▸ Problem
Only one span of the listing below should come back. It runs from the line with "camera: 125 degrees right, 10 degrees up" through the line with "grey tape [177,225,250,282]", and each of its lines must be reproduced exactly.
[Study material — start]
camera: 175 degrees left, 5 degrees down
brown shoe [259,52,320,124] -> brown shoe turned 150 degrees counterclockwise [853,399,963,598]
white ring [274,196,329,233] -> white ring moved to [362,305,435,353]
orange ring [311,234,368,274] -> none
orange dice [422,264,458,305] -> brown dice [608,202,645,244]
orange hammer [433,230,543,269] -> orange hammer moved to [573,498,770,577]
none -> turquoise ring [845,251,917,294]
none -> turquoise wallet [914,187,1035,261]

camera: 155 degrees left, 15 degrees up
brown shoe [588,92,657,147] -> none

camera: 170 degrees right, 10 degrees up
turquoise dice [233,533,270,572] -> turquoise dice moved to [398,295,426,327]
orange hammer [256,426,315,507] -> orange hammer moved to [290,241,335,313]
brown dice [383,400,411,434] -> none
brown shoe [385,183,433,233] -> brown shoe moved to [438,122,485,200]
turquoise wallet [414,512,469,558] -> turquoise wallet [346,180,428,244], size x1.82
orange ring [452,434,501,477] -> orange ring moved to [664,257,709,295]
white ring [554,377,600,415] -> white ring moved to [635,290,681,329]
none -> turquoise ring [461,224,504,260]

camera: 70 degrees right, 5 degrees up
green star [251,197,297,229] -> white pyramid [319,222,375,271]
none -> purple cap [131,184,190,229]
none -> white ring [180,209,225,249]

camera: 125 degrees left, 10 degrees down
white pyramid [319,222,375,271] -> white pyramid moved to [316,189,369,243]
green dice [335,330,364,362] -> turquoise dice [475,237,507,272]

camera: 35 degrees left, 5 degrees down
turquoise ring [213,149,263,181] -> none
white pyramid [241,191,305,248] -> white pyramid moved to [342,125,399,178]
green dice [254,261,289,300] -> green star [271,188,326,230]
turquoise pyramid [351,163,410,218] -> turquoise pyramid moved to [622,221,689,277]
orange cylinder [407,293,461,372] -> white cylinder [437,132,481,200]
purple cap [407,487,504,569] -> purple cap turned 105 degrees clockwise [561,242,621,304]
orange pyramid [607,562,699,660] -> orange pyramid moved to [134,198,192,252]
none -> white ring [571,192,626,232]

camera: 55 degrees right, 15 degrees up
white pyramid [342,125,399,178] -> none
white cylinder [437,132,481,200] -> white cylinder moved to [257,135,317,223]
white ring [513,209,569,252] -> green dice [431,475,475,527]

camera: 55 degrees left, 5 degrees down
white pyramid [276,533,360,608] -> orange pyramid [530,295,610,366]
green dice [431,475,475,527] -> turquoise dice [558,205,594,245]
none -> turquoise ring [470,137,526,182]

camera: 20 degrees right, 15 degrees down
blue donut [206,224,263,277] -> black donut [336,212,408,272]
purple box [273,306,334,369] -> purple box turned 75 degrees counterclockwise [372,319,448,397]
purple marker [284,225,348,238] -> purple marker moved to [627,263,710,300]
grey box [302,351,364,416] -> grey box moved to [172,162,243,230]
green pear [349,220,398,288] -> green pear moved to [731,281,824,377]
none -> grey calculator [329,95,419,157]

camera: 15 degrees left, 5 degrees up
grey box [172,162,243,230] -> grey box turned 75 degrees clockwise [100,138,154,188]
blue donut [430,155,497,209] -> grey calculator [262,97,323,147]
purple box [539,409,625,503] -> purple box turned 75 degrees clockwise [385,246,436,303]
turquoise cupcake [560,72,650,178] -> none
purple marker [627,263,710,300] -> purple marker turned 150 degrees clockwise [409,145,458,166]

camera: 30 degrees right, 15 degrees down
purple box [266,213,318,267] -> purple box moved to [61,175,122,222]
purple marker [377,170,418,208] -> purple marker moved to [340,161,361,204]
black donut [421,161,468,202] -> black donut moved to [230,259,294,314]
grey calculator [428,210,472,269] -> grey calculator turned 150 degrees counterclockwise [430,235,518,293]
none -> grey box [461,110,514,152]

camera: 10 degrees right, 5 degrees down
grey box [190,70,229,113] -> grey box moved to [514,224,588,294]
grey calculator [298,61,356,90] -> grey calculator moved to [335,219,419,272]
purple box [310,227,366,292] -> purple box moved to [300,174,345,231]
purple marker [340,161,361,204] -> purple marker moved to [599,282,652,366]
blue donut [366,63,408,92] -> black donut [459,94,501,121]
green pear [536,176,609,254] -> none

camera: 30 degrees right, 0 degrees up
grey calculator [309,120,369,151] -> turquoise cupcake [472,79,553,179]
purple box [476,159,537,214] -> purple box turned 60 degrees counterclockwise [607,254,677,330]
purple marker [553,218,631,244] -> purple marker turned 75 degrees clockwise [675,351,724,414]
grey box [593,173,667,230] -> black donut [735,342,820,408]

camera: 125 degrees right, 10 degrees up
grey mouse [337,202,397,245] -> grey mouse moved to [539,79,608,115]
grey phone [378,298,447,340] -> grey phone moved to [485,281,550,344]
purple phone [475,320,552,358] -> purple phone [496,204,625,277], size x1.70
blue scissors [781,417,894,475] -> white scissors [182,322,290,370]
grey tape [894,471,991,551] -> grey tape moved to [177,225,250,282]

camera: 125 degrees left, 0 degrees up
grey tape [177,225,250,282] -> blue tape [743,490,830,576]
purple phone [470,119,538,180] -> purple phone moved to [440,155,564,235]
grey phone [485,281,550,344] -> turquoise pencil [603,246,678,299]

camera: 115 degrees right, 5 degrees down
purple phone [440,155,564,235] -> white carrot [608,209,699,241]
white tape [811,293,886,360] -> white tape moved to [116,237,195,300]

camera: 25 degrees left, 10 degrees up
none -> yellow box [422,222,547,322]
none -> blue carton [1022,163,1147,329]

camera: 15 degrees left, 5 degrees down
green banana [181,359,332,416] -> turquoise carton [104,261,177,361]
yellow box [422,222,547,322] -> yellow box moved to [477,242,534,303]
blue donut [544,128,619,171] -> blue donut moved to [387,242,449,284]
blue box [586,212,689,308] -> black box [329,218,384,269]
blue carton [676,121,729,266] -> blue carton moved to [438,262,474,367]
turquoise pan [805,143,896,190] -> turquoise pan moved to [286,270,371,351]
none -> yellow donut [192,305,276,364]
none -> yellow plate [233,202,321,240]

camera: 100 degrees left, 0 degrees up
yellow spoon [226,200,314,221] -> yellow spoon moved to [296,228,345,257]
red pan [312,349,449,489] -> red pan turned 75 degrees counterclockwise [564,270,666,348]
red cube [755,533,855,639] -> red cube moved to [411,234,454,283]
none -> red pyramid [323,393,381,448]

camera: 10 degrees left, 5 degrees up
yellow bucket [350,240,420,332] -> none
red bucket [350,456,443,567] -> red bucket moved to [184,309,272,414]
[Study material — finish]
▸ Task result
camera: 125 degrees right, 10 degrees up
grey mouse [337,202,397,245] -> grey mouse moved to [539,79,608,115]
grey phone [378,298,447,340] -> grey phone moved to [485,281,550,344]
purple phone [475,320,552,358] -> purple phone [496,204,625,277], size x1.70
blue scissors [781,417,894,475] -> white scissors [182,322,290,370]
grey tape [894,471,991,551] -> grey tape moved to [177,225,250,282]

camera: 125 degrees left, 0 degrees up
grey tape [177,225,250,282] -> blue tape [743,490,830,576]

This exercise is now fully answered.